##### Records for the exercise

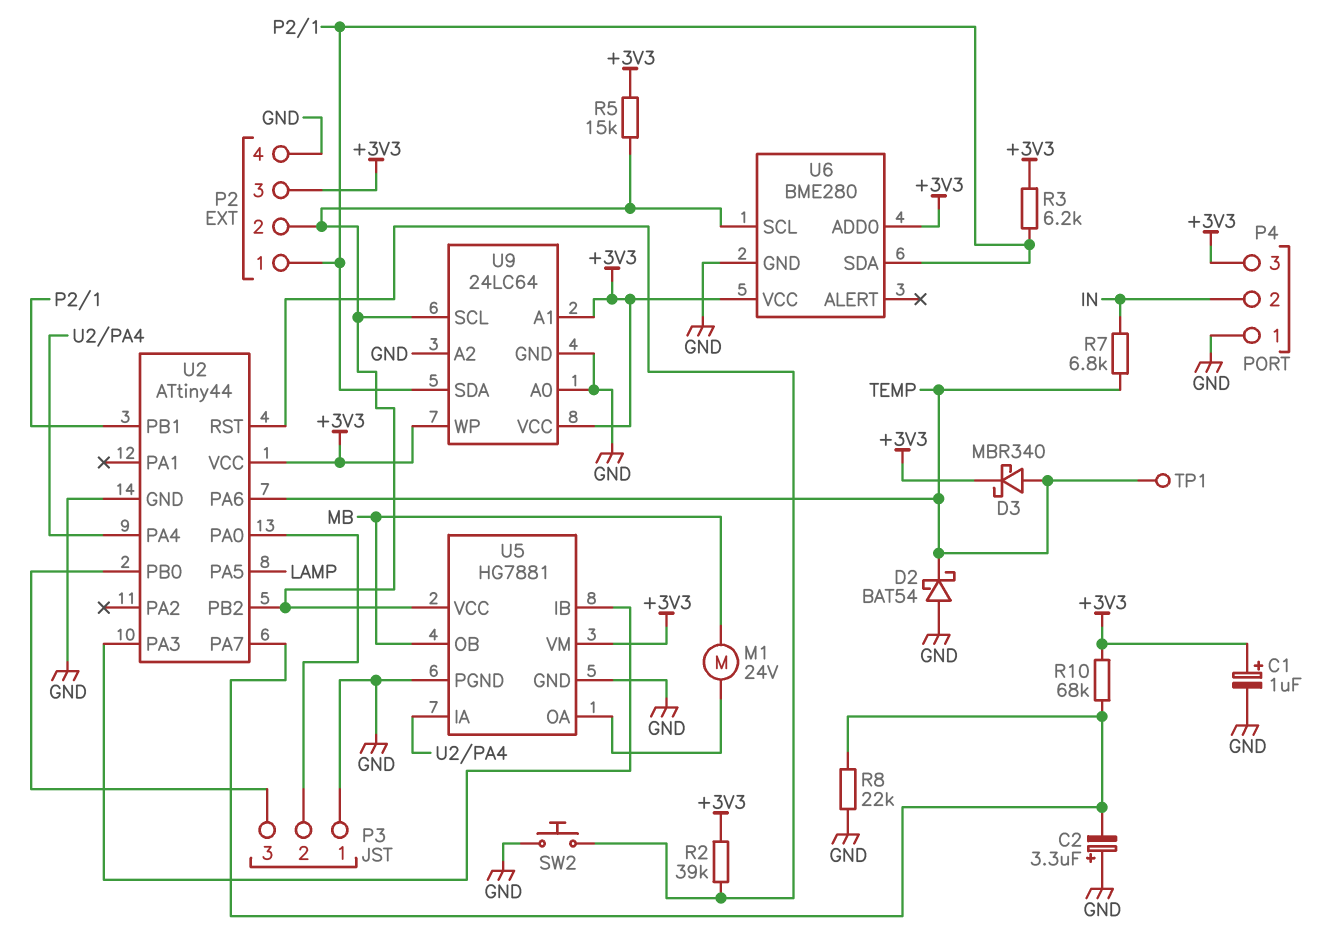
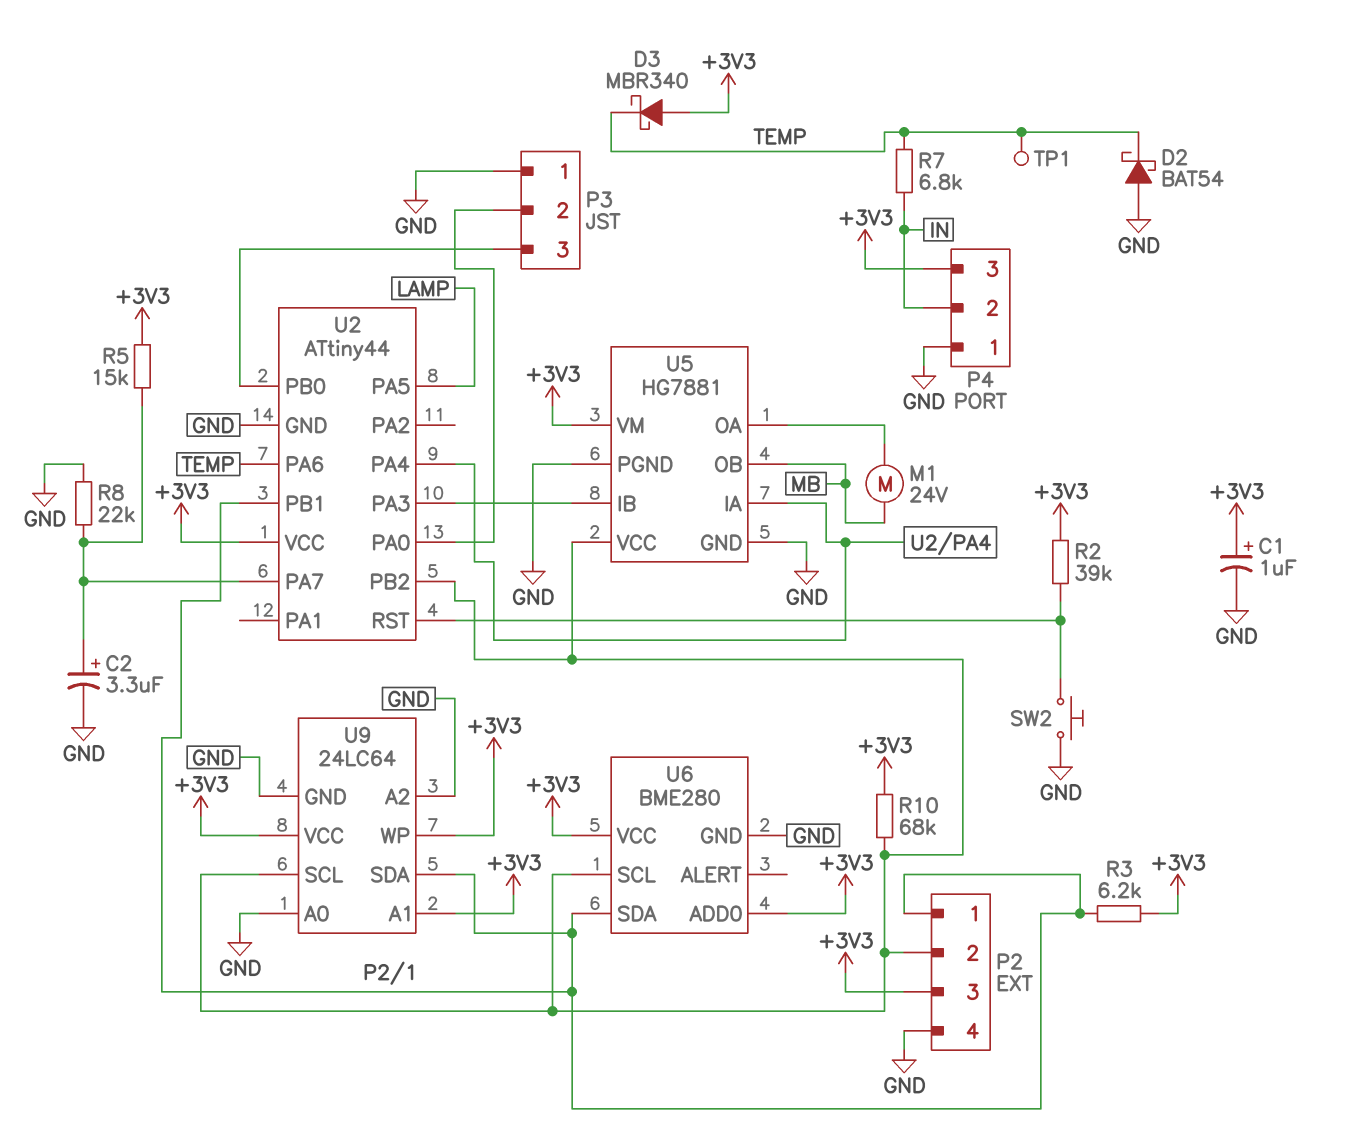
C2: 3.3uF (plus GND, minus U2/PA7) -> 3.3uF (plus U2/PA7, minus GND)
D3: schottky MBR340 (A TEMP, K +3V3) -> schottky MBR340 (A +3V3, K TEMP)
R5: 15k (+3V3, P2/2) -> 15k (+3V3, U2/PA7)
R10: 68k (+3V3, U2/PA7) -> 68k (+3V3, P2/2)

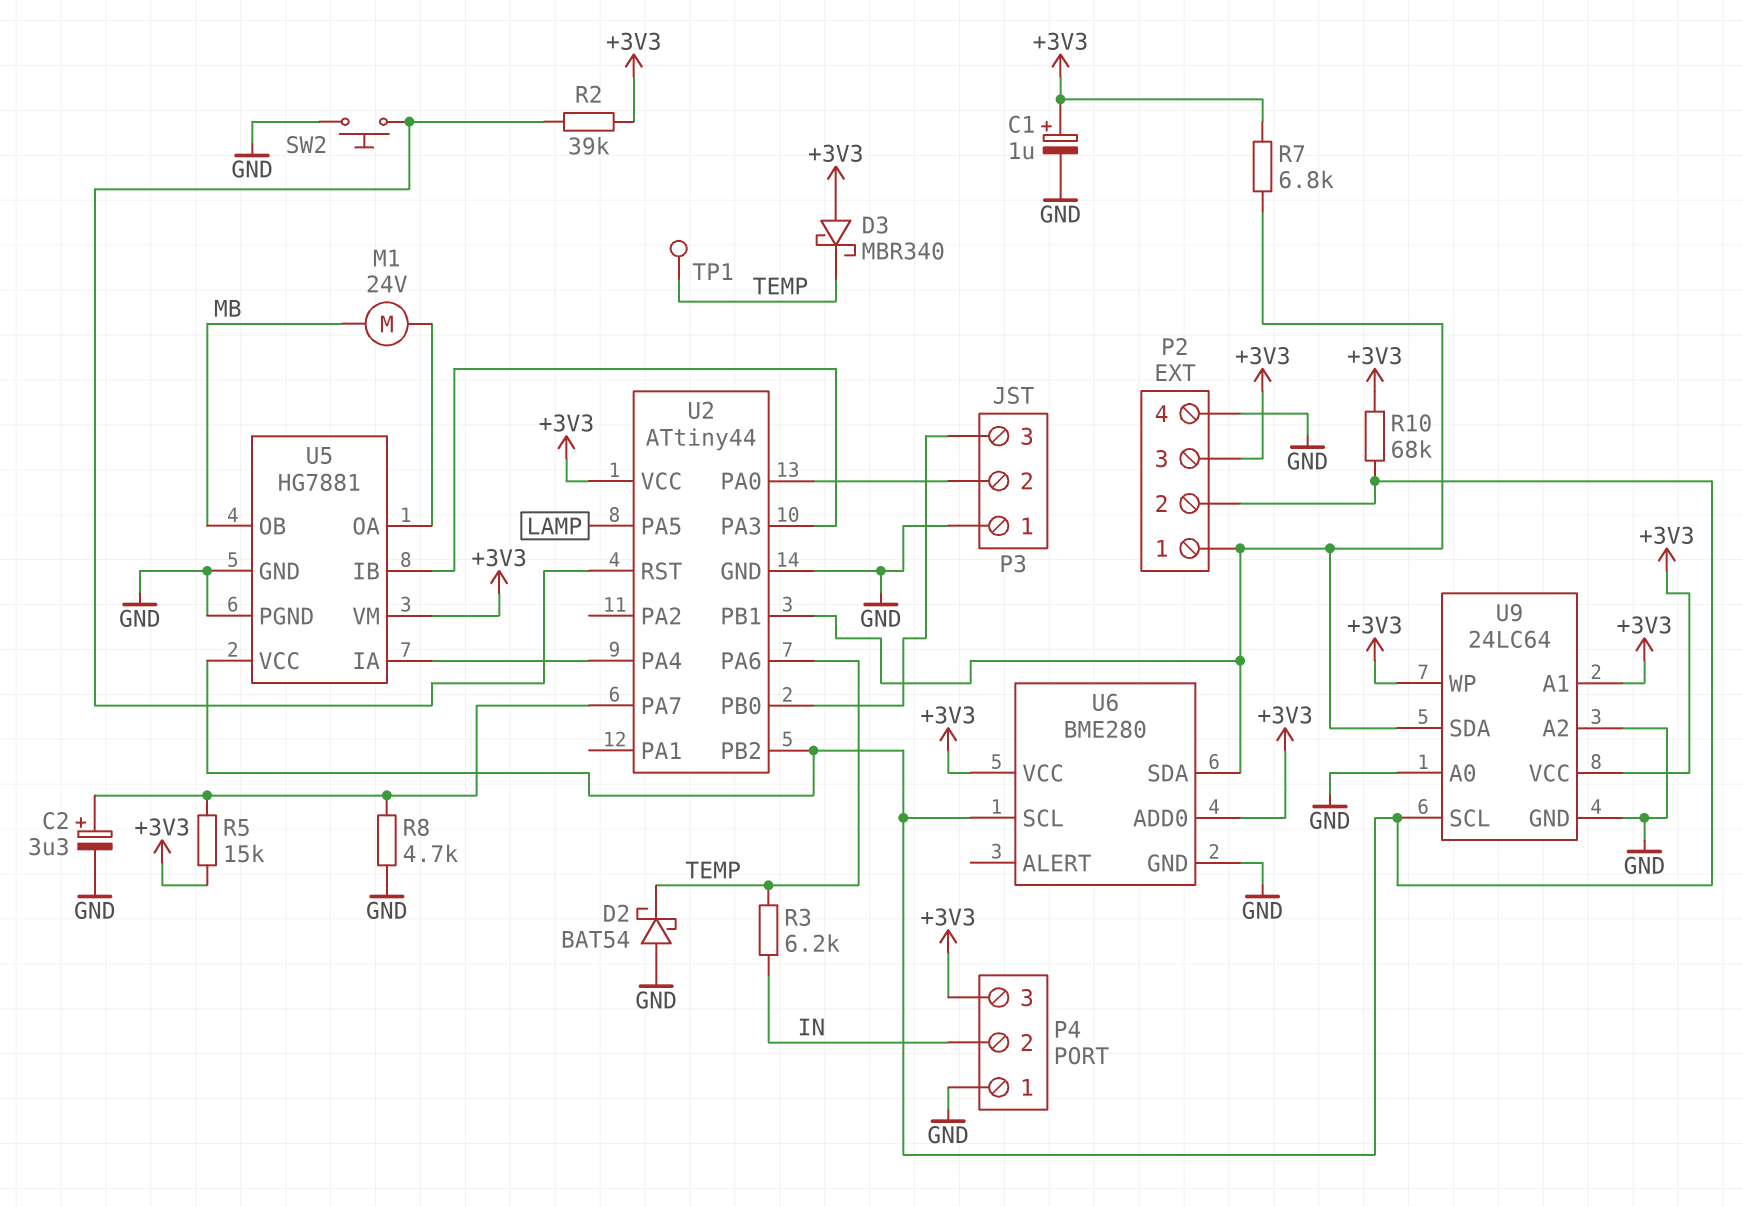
R3: 6.2k (+3V3, P2/1) -> 6.2k (IN, TEMP)
R7: 6.8k (IN, TEMP) -> 6.8k (+3V3, P2/1)
R8: 22k (GND, U2/PA7) -> 4.7k (GND, U2/PA7)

##########

◆ **Work request**: What you should produce is an exact copy of the records, with the pictures left out.

◆ **Answer section**:
C2: 3.3uF (plus GND, minus U2/PA7) -> 3.3uF (plus U2/PA7, minus GND)
D3: schottky MBR340 (A TEMP, K +3V3) -> schottky MBR340 (A +3V3, K TEMP)
R5: 15k (+3V3, P2/2) -> 15k (+3V3, U2/PA7)
R10: 68k (+3V3, U2/PA7) -> 68k (+3V3, P2/2)

R3: 6.2k (+3V3, P2/1) -> 6.2k (IN, TEMP)
R7: 6.8k (IN, TEMP) -> 6.8k (+3V3, P2/1)
R8: 22k (GND, U2/PA7) -> 4.7k (GND, U2/PA7)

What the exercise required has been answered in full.